* _Work required_
Among the lines listed below, count those that include the string "none", and state only the count.

(Beginning of Records supplied)

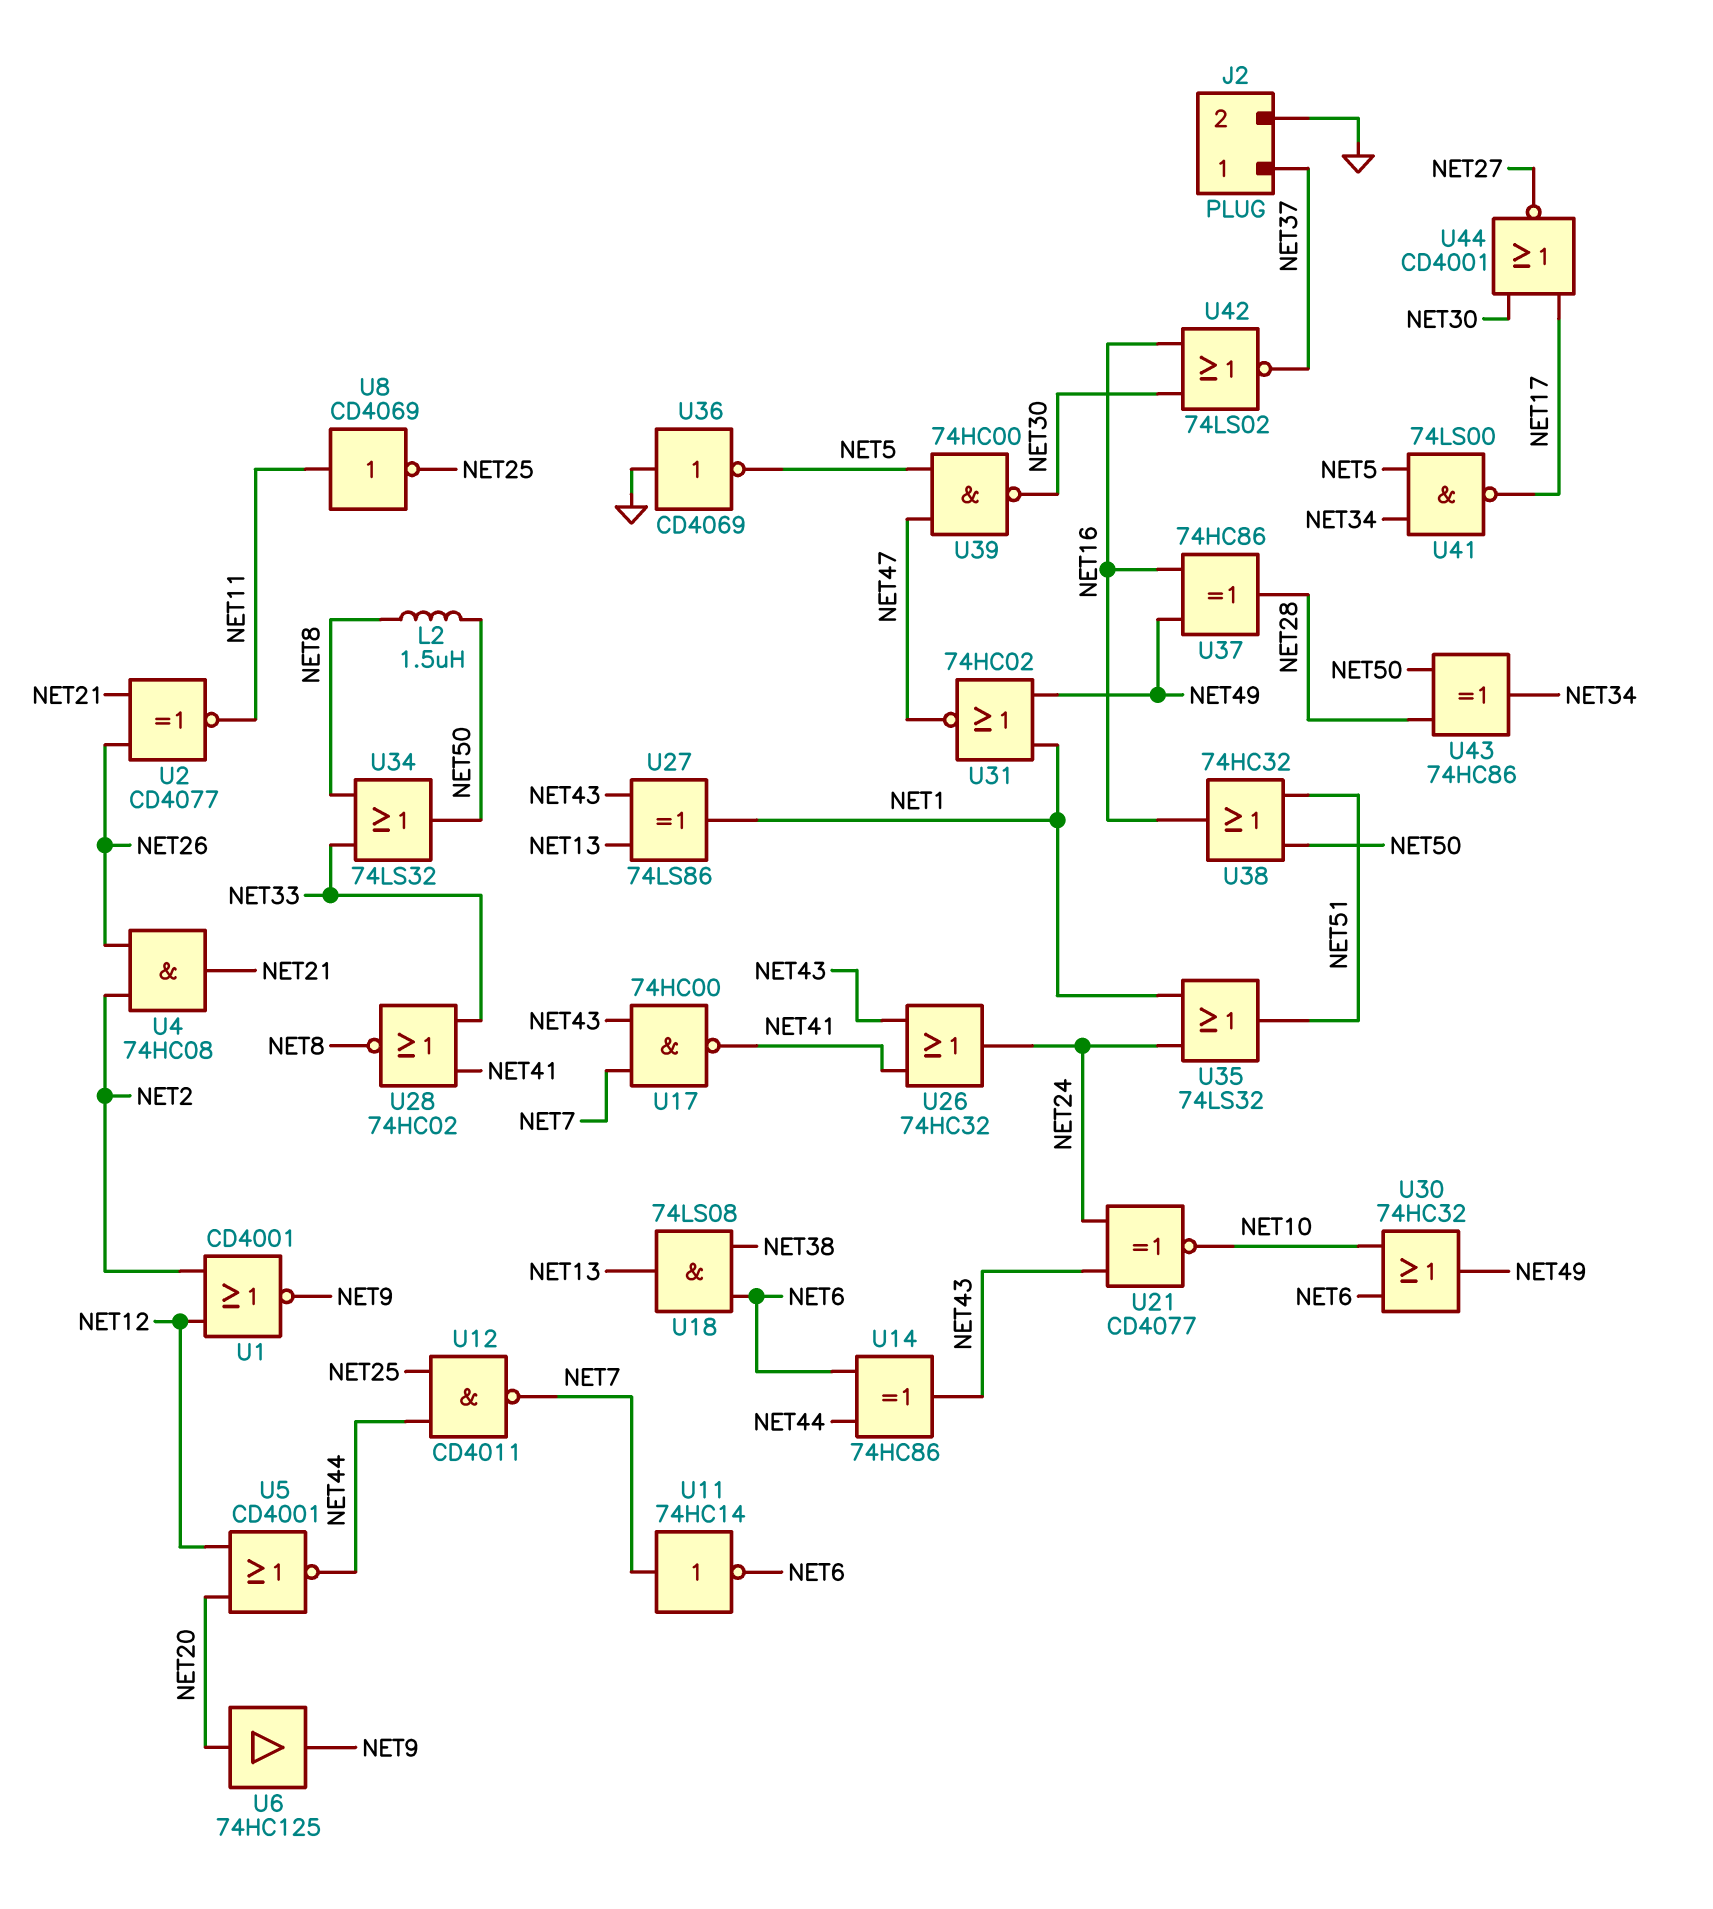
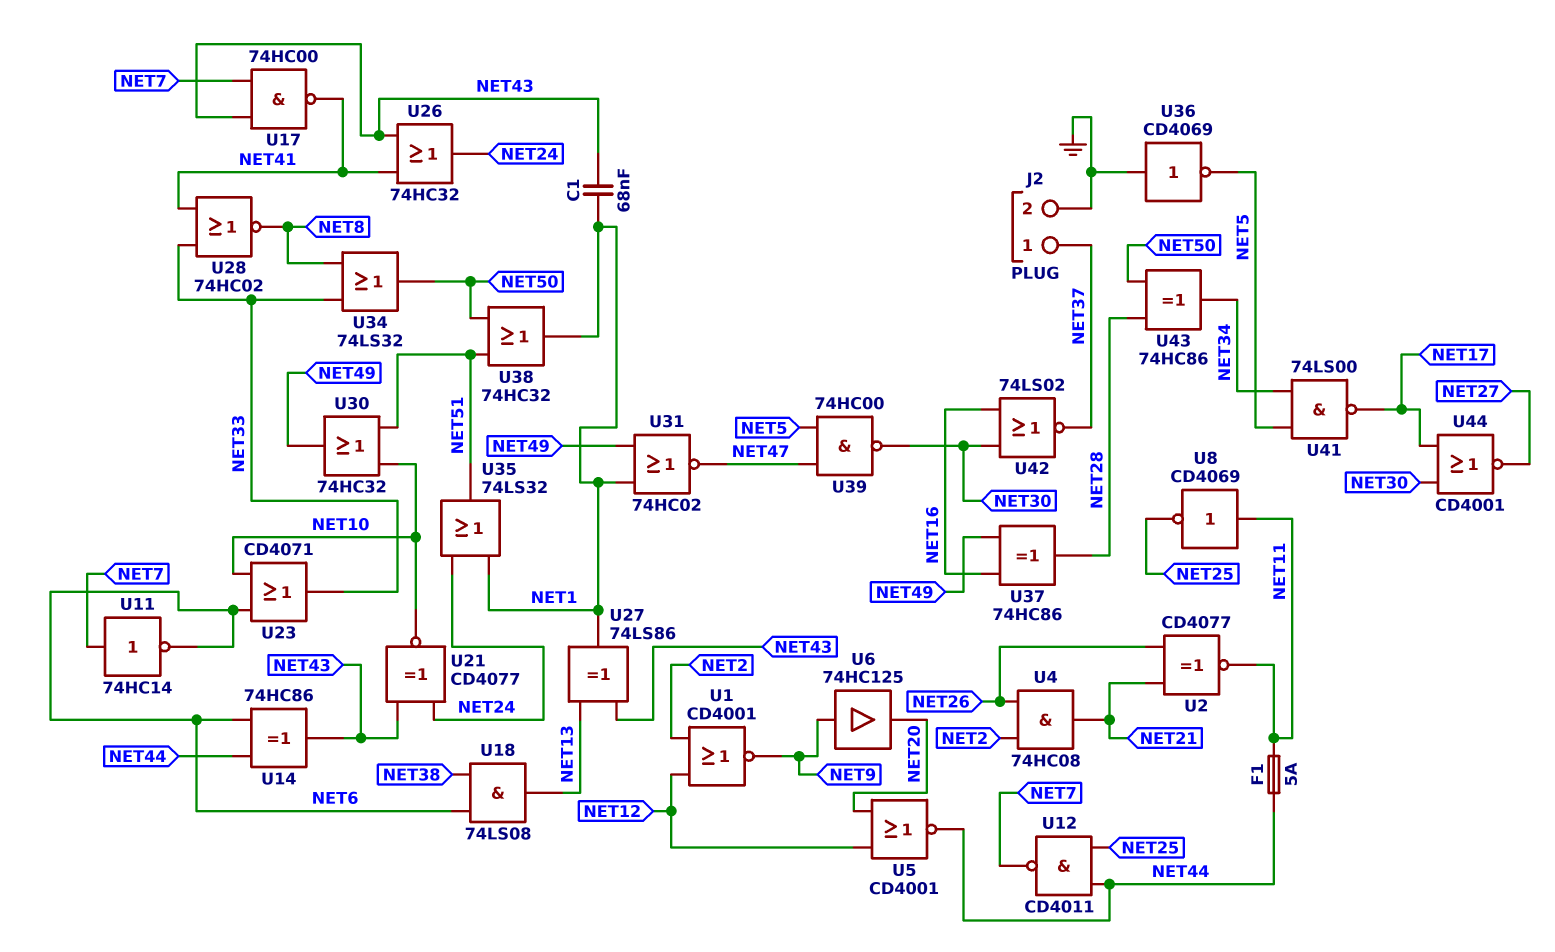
C1: none -> 68nF (NET1, NET43)
F1: none -> 5A (NET11, NET44)
L2: 1.5uH (NET8, NET50) -> none
U6: buffer 74HC125 (in NET20, out NET9) -> buffer 74HC125 (in NET9, out NET20)
U23: none -> OR CD4071 (in NET6, in NET10, out NET33)
U30: OR 74HC32 (in NET6, in NET10, out NET49) -> OR 74HC32 (in NET10, in NET51, out NET49)
U38: OR 74HC32 (in NET50, in NET51, out NET16) -> OR 74HC32 (in NET50, in NET51, out NET1)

(End of Records supplied)

* _Your response_
4